### Supplied data

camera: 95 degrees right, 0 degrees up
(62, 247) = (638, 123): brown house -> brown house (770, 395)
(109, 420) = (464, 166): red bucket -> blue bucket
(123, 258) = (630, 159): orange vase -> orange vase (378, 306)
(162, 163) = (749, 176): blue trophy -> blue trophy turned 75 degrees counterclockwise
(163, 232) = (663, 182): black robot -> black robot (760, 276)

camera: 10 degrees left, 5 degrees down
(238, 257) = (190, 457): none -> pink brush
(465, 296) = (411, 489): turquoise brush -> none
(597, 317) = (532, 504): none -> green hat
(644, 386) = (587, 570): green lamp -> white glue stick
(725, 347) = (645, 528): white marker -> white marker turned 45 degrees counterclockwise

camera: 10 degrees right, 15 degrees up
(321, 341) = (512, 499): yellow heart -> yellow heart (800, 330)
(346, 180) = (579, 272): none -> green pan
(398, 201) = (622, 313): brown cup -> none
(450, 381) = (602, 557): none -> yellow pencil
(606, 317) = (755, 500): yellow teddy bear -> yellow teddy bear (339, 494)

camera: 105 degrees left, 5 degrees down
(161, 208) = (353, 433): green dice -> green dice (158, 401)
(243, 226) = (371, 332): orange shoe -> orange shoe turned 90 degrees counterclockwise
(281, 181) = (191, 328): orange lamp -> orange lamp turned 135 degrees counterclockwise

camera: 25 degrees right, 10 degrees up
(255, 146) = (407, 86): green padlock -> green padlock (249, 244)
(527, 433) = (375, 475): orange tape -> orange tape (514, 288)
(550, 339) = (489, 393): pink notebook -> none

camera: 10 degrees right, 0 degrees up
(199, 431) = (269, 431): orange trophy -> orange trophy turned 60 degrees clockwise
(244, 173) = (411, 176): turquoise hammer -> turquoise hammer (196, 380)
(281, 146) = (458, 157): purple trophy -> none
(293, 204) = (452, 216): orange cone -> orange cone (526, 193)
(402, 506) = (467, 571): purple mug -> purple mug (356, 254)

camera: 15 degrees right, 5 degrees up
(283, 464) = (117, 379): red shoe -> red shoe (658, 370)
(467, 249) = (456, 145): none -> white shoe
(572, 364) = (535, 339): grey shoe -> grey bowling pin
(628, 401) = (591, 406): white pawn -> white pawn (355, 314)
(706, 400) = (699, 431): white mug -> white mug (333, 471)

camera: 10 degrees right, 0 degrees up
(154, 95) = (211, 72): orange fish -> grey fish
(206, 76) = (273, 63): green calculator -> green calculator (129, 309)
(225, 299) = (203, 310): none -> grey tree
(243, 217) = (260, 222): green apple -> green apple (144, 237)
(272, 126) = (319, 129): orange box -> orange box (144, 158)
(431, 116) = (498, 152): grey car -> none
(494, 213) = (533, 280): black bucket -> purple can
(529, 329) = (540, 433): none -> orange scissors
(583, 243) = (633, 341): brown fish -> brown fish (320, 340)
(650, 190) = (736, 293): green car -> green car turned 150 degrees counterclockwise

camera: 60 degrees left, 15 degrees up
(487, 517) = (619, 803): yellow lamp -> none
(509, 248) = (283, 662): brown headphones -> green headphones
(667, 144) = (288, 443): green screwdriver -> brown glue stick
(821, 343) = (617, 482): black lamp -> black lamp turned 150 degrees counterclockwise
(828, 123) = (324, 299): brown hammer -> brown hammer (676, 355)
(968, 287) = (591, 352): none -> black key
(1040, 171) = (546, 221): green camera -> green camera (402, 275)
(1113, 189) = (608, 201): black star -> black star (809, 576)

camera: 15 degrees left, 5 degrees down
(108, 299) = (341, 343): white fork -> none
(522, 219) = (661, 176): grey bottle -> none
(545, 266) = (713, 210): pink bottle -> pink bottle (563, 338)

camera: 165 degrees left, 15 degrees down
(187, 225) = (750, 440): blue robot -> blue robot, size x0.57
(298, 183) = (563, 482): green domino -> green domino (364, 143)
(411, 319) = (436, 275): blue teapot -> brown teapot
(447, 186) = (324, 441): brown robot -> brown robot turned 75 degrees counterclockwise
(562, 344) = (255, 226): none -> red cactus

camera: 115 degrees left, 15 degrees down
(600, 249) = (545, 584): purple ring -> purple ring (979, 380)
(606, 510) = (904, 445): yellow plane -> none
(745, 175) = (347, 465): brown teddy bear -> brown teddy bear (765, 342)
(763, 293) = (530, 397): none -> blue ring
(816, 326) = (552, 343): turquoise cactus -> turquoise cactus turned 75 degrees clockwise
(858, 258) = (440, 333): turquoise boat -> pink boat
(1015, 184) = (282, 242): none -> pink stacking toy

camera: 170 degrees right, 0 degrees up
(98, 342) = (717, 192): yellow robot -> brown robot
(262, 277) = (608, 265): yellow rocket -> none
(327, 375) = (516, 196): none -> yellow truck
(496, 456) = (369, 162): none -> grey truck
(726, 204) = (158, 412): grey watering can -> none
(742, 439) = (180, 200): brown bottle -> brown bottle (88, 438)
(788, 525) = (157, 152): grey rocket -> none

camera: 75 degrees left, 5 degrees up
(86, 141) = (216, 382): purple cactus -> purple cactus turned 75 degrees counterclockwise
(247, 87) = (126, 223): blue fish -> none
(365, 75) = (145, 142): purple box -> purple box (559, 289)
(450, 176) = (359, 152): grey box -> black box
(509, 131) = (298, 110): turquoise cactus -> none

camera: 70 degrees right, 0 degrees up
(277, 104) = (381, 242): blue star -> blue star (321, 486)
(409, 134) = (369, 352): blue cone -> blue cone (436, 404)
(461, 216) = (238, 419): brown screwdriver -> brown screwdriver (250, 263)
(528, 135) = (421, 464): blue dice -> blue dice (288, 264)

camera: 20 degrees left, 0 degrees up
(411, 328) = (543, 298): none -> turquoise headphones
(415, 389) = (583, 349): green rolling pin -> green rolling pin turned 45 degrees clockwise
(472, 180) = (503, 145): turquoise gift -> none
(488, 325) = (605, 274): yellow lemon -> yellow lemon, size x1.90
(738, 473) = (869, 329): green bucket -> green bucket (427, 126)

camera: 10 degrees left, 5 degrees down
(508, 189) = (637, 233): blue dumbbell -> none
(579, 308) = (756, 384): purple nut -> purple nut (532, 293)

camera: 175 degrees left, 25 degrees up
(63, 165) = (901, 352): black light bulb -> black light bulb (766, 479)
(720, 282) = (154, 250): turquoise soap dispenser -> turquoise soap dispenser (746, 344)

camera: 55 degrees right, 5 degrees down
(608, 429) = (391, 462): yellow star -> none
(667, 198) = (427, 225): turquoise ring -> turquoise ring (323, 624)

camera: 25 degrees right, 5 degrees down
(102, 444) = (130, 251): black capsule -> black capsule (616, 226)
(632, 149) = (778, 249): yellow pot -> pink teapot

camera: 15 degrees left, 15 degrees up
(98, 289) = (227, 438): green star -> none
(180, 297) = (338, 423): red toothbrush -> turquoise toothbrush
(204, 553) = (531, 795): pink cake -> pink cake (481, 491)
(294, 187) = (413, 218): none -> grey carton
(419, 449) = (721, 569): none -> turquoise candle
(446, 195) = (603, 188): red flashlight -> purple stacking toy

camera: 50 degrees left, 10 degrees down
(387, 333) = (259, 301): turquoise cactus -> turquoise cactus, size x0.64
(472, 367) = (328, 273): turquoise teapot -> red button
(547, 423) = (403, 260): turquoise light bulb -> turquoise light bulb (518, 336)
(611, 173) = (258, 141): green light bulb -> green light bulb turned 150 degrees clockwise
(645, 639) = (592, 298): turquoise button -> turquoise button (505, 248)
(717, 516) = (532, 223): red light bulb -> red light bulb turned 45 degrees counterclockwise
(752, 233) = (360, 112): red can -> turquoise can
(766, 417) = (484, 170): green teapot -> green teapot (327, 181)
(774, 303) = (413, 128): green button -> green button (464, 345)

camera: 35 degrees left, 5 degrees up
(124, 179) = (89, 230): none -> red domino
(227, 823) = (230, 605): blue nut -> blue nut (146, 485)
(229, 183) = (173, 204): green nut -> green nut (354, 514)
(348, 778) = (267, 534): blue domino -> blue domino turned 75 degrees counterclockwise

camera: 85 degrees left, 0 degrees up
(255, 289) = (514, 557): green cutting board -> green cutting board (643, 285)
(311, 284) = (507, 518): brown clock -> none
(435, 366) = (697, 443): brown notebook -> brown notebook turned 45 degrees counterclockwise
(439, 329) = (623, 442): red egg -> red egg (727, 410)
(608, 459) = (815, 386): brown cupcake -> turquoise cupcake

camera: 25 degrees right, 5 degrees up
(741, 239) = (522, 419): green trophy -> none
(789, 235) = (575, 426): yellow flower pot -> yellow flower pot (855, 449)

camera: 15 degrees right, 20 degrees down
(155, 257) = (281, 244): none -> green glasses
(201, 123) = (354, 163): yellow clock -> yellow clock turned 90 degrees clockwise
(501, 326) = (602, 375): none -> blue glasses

######

▸ Goal of the exercise
Repeat word for word every line from the start of the entries to the line holding "(243, 226) = (371, 332): orange", inclusive, and nothing else.

▸ Response below
camera: 95 degrees right, 0 degrees up
(62, 247) = (638, 123): brown house -> brown house (770, 395)
(109, 420) = (464, 166): red bucket -> blue bucket
(123, 258) = (630, 159): orange vase -> orange vase (378, 306)
(162, 163) = (749, 176): blue trophy -> blue trophy turned 75 degrees counterclockwise
(163, 232) = (663, 182): black robot -> black robot (760, 276)

camera: 10 degrees left, 5 degrees down
(238, 257) = (190, 457): none -> pink brush
(465, 296) = (411, 489): turquoise brush -> none
(597, 317) = (532, 504): none -> green hat
(644, 386) = (587, 570): green lamp -> white glue stick
(725, 347) = (645, 528): white marker -> white marker turned 45 degrees counterclockwise

camera: 10 degrees right, 15 degrees up
(321, 341) = (512, 499): yellow heart -> yellow heart (800, 330)
(346, 180) = (579, 272): none -> green pan
(398, 201) = (622, 313): brown cup -> none
(450, 381) = (602, 557): none -> yellow pencil
(606, 317) = (755, 500): yellow teddy bear -> yellow teddy bear (339, 494)

camera: 105 degrees left, 5 degrees down
(161, 208) = (353, 433): green dice -> green dice (158, 401)
(243, 226) = (371, 332): orange shoe -> orange shoe turned 90 degrees counterclockwise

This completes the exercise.